> [YOUR TASK]
No pictures go into the copy. Write out exactly the lines below from the one containing "LUX pin GND: none -> GND" through the one containing "SOIL: HW-390 -> YL-69".

> [EXERCISE MATERIALS]
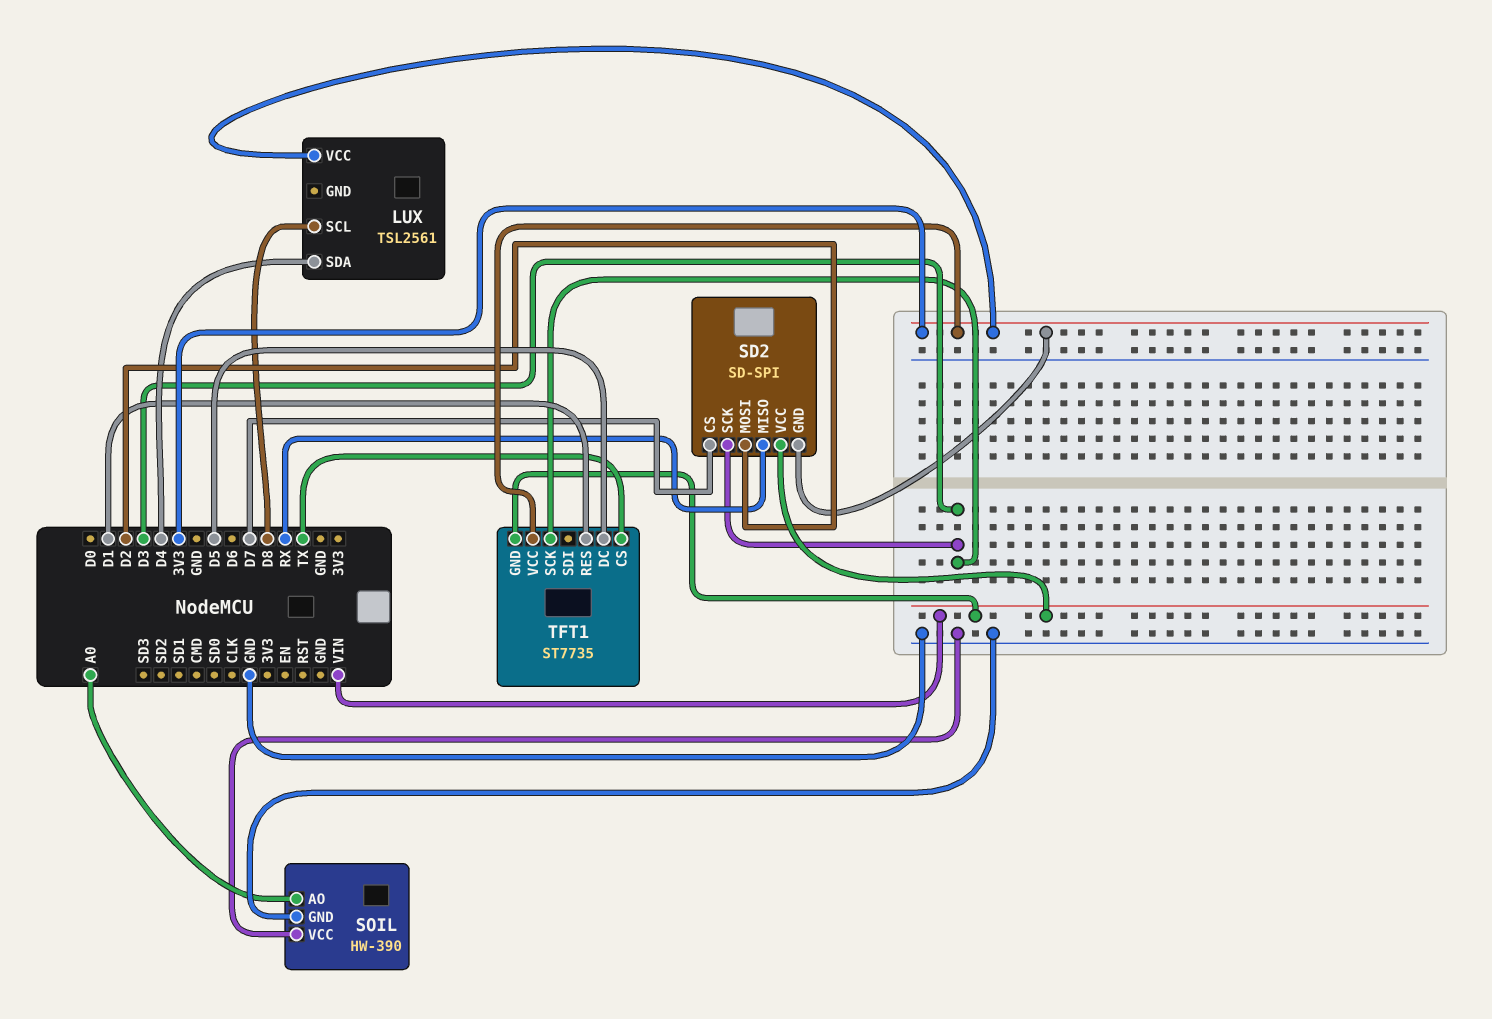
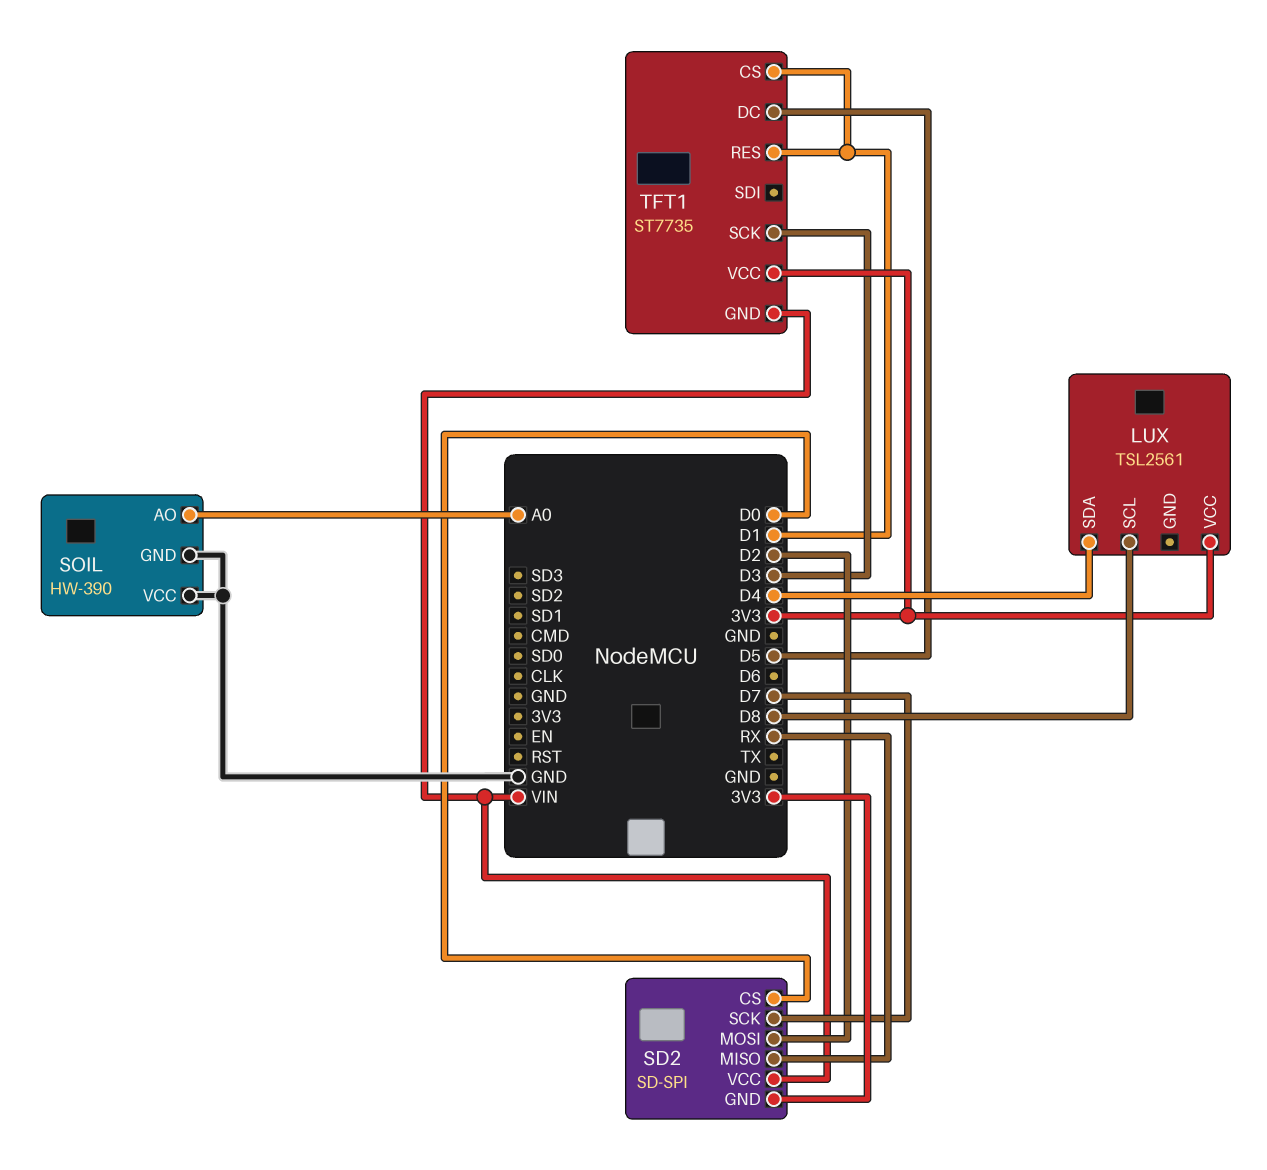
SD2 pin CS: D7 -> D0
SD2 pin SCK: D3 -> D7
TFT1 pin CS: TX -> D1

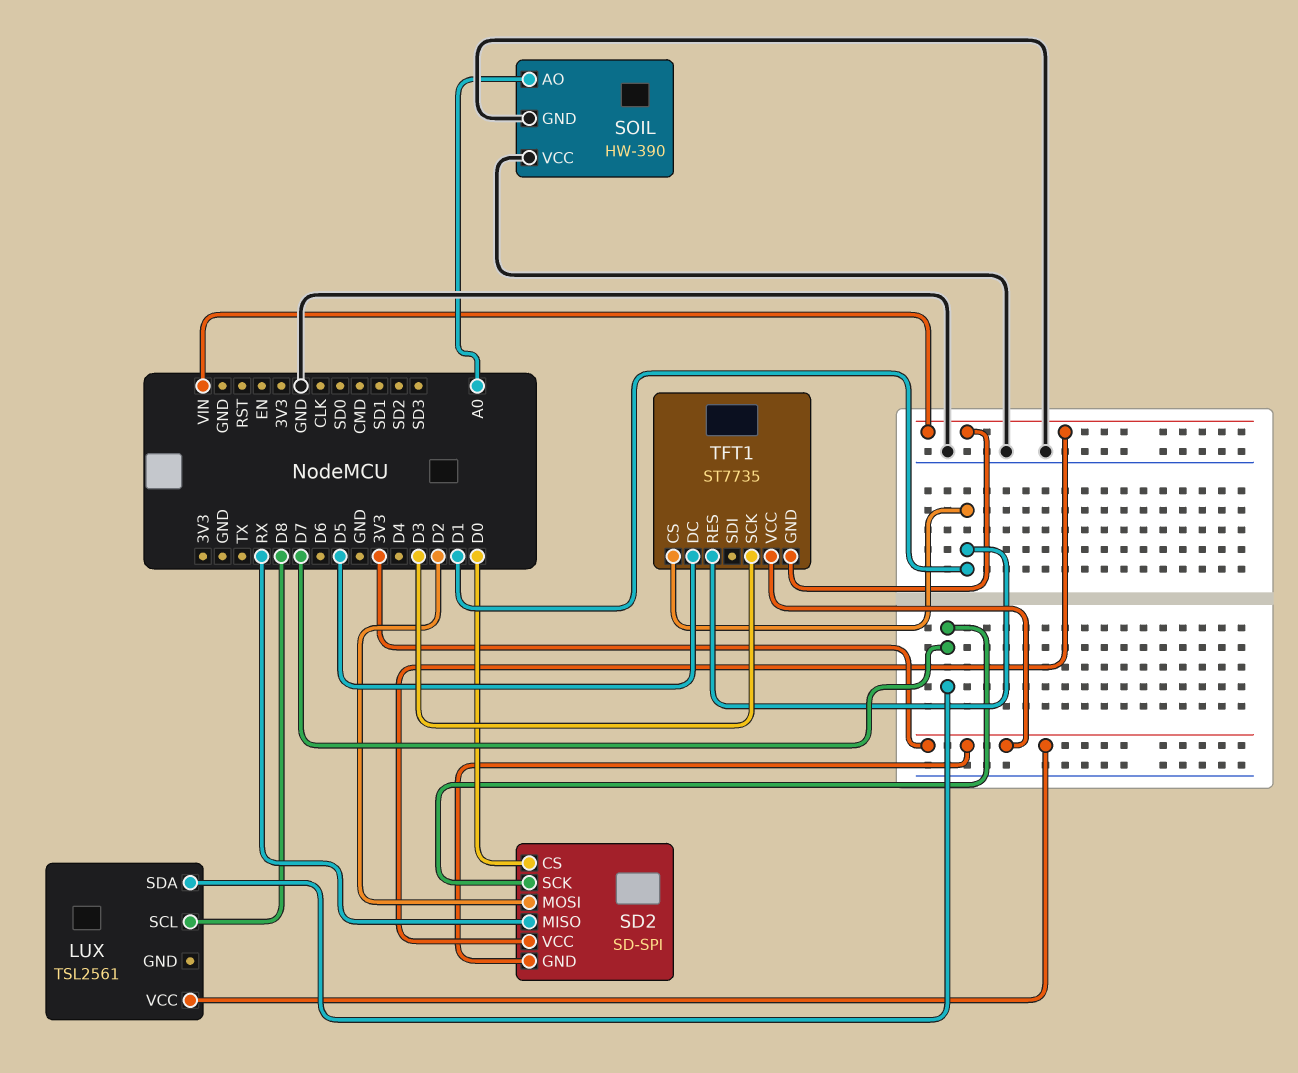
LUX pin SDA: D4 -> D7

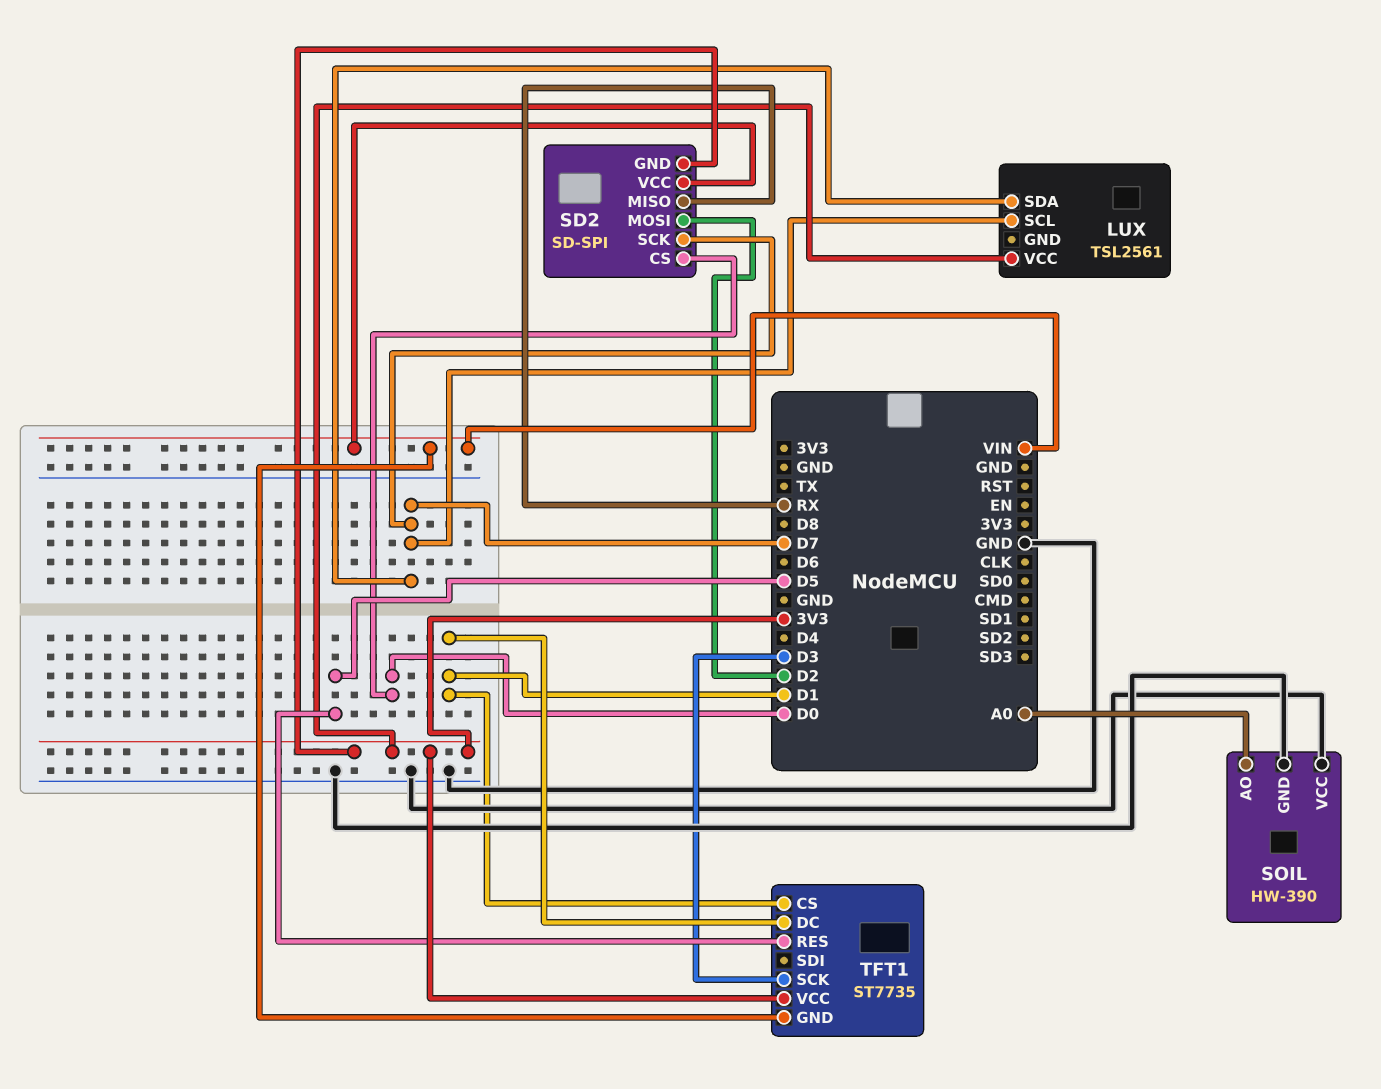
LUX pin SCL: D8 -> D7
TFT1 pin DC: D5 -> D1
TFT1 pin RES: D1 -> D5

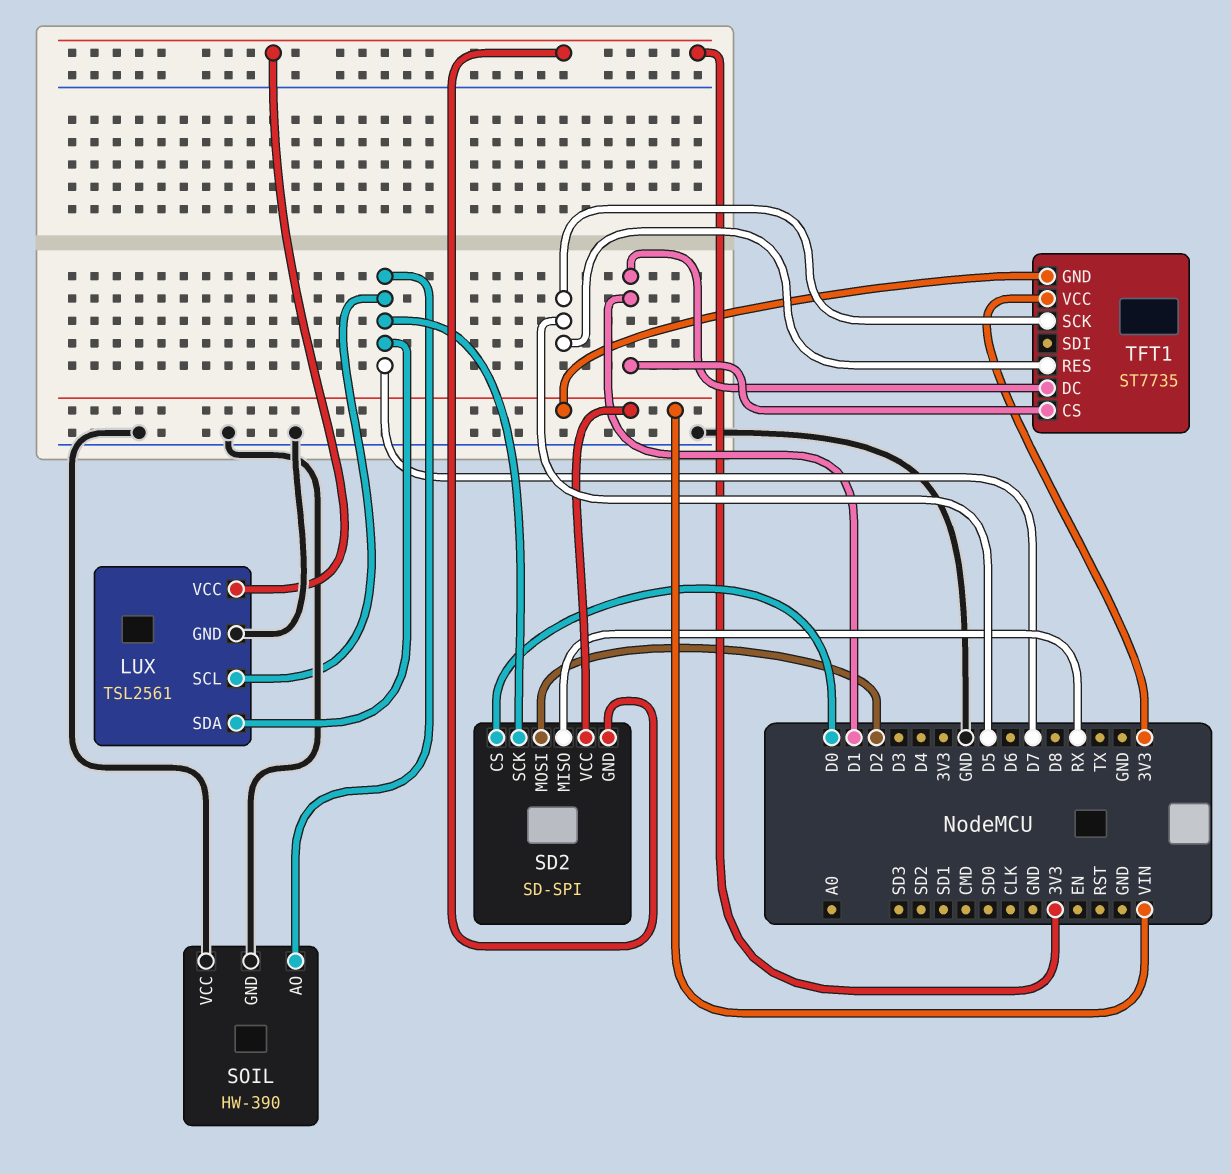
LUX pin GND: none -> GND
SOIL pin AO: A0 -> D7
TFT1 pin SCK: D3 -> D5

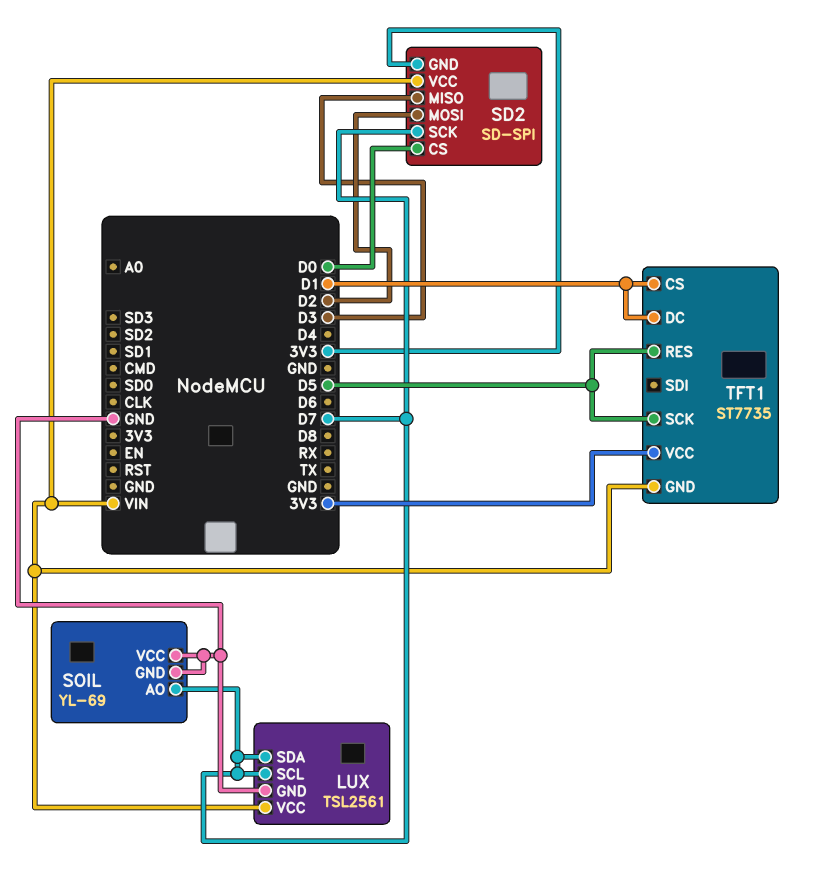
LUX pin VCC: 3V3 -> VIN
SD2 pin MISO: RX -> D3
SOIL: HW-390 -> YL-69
---
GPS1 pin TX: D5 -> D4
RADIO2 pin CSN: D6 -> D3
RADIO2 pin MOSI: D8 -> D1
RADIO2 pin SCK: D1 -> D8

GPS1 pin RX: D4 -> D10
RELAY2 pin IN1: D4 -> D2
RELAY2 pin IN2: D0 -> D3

> [SOLUTION]
LUX pin GND: none -> GND
SOIL pin AO: A0 -> D7
TFT1 pin SCK: D3 -> D5

LUX pin VCC: 3V3 -> VIN
SD2 pin MISO: RX -> D3
SOIL: HW-390 -> YL-69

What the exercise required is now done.